## Requirement
Whenever a line contains "none", include it in the count; reply with the number of such lines in the data and nothing else.

## Record extracts

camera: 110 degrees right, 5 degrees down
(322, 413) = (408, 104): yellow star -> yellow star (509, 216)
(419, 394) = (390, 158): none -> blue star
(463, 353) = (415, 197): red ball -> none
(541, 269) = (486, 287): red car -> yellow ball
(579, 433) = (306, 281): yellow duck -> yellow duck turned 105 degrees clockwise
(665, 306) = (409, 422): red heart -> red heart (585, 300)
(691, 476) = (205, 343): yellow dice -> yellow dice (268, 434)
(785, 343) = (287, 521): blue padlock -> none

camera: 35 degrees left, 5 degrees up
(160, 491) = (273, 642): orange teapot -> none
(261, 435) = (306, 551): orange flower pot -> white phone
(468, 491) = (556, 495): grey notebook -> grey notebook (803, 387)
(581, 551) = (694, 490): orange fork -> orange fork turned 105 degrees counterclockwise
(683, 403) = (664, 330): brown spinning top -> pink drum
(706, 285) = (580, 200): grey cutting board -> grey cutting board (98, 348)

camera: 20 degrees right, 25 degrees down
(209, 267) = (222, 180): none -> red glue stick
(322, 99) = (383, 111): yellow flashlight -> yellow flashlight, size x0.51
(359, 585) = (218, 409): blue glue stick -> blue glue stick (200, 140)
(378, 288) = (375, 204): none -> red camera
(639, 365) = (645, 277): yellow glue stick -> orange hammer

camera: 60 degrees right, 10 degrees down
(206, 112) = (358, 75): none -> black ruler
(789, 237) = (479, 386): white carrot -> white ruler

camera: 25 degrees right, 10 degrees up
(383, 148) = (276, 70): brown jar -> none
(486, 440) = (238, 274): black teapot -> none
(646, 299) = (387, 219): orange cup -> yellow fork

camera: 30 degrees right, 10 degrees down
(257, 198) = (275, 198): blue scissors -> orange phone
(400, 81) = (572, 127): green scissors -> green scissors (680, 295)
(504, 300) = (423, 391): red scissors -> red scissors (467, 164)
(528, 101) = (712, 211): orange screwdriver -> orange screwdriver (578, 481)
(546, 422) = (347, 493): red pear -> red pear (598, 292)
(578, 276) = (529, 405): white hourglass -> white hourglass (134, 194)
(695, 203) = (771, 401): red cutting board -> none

## Output for this task
10